What to produce —
In the material below, find the line containing "Sébastien: [133,444,176,479] ->" and the line containing "invoice.mp4: [8,676,222,842] ->", then reproduce exactly both of them and every line between, and nothing else.

Records shown —
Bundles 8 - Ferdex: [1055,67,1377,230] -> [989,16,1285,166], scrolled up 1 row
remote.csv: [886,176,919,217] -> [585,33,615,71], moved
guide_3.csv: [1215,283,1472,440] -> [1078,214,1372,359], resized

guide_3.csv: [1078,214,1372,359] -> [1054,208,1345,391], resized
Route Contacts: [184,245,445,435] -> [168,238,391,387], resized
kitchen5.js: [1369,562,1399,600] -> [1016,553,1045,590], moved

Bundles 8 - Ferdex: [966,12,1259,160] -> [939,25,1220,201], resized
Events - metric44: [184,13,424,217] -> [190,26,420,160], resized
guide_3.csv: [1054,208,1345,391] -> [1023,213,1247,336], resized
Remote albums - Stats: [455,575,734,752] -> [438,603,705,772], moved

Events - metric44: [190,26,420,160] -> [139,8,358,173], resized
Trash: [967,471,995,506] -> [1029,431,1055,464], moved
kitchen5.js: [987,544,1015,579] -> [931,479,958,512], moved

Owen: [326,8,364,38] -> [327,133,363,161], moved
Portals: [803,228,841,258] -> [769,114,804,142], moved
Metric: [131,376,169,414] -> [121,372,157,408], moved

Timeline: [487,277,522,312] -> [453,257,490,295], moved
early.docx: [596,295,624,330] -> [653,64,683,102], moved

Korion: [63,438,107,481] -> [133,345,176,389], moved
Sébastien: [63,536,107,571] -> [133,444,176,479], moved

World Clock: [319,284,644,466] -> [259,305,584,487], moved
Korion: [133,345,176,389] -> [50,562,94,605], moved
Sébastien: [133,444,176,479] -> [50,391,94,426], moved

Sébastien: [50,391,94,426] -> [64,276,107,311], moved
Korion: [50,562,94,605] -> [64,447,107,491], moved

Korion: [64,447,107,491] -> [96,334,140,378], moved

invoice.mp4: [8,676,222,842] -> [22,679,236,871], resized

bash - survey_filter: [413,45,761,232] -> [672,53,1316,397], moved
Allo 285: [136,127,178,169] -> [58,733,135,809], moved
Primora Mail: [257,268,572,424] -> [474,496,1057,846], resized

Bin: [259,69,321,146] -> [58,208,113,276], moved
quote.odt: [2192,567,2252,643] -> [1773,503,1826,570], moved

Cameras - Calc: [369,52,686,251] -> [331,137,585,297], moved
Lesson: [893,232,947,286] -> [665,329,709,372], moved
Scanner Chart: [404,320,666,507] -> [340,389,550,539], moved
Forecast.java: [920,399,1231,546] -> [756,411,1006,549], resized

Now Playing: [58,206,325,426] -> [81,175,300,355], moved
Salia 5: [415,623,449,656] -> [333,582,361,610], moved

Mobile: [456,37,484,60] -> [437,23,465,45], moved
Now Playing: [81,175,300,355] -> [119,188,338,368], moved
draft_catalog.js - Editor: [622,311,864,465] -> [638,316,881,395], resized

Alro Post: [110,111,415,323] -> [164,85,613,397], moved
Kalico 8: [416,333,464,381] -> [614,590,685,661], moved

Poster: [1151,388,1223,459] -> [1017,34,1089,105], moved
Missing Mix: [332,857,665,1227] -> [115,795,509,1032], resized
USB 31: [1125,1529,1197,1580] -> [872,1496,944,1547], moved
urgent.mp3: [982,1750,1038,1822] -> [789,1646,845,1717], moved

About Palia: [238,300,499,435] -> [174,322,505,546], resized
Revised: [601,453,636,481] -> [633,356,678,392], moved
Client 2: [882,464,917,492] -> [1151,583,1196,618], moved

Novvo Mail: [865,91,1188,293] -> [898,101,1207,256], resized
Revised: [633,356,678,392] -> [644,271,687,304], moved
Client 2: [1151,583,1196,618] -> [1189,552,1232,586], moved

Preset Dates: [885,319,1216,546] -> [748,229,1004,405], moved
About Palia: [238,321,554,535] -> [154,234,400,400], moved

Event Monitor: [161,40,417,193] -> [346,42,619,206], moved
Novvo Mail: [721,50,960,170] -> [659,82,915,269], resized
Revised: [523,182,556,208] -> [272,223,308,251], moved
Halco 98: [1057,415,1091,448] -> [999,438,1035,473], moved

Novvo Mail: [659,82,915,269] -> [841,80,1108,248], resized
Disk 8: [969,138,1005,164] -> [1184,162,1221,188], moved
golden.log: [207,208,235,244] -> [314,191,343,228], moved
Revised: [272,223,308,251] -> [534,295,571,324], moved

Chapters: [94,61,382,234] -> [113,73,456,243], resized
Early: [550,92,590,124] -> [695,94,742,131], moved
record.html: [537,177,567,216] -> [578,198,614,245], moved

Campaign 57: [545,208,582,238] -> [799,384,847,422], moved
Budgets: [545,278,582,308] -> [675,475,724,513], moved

Completed task —
Sébastien: [133,444,176,479] -> [50,391,94,426], moved

Sébastien: [50,391,94,426] -> [64,276,107,311], moved
Korion: [50,562,94,605] -> [64,447,107,491], moved

Korion: [64,447,107,491] -> [96,334,140,378], moved

invoice.mp4: [8,676,222,842] -> [22,679,236,871], resized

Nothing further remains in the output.